> **BRIEF**: Write out the data exactly, keeping every line.

> **SUPPLIED RECORDS**:
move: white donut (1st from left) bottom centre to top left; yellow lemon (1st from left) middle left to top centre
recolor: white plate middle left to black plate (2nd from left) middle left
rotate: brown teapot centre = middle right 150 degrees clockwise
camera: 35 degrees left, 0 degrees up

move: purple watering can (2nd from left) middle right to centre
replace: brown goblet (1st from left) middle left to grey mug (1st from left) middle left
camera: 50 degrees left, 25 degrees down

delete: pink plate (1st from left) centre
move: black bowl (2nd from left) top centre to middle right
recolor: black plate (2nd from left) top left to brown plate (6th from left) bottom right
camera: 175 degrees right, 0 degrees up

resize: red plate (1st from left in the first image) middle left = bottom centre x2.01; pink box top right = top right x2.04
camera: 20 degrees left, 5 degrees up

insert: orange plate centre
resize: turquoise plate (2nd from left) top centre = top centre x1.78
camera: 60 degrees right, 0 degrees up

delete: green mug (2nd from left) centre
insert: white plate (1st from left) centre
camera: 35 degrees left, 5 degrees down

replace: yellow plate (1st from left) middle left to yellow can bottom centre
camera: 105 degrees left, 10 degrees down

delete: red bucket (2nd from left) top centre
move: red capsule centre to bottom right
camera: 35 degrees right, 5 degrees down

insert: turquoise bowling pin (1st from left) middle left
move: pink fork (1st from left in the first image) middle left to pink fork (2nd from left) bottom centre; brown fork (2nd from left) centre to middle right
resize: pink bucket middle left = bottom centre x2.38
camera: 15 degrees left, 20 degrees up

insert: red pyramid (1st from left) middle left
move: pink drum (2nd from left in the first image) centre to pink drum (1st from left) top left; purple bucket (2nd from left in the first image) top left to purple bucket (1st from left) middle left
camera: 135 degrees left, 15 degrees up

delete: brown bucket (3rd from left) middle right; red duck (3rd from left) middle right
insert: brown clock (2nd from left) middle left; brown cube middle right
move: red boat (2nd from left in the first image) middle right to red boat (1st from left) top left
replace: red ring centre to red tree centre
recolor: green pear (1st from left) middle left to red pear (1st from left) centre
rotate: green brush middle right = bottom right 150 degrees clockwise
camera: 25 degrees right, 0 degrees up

> **OUTPUT OF THE EXERCISE**:
move: white donut (1st from left) bottom centre to top left; yellow lemon (1st from left) middle left to top centre
recolor: white plate middle left to black plate (2nd from left) middle left
rotate: brown teapot centre = middle right 150 degrees clockwise
camera: 35 degrees left, 0 degrees up

move: purple watering can (2nd from left) middle right to centre
replace: brown goblet (1st from left) middle left to grey mug (1st from left) middle left
camera: 50 degrees left, 25 degrees down

delete: pink plate (1st from left) centre
move: black bowl (2nd from left) top centre to middle right
recolor: black plate (2nd from left) top left to brown plate (6th from left) bottom right
camera: 175 degrees right, 0 degrees up

resize: red plate (1st from left in the first image) middle left = bottom centre x2.01; pink box top right = top right x2.04
camera: 20 degrees left, 5 degrees up

insert: orange plate centre
resize: turquoise plate (2nd from left) top centre = top centre x1.78
camera: 60 degrees right, 0 degrees up

delete: green mug (2nd from left) centre
insert: white plate (1st from left) centre
camera: 35 degrees left, 5 degrees down

replace: yellow plate (1st from left) middle left to yellow can bottom centre
camera: 105 degrees left, 10 degrees down

delete: red bucket (2nd from left) top centre
move: red capsule centre to bottom right
camera: 35 degrees right, 5 degrees down

insert: turquoise bowling pin (1st from left) middle left
move: pink fork (1st from left in the first image) middle left to pink fork (2nd from left) bottom centre; brown fork (2nd from left) centre to middle right
resize: pink bucket middle left = bottom centre x2.38
camera: 15 degrees left, 20 degrees up

insert: red pyramid (1st from left) middle left
move: pink drum (2nd from left in the first image) centre to pink drum (1st from left) top left; purple bucket (2nd from left in the first image) top left to purple bucket (1st from left) middle left
camera: 135 degrees left, 15 degrees up

delete: brown bucket (3rd from left) middle right; red duck (3rd from left) middle right
insert: brown clock (2nd from left) middle left; brown cube middle right
move: red boat (2nd from left in the first image) middle right to red boat (1st from left) top left
replace: red ring centre to red tree centre
recolor: green pear (1st from left) middle left to red pear (1st from left) centre
rotate: green brush middle right = bottom right 150 degrees clockwise
camera: 25 degrees right, 0 degrees up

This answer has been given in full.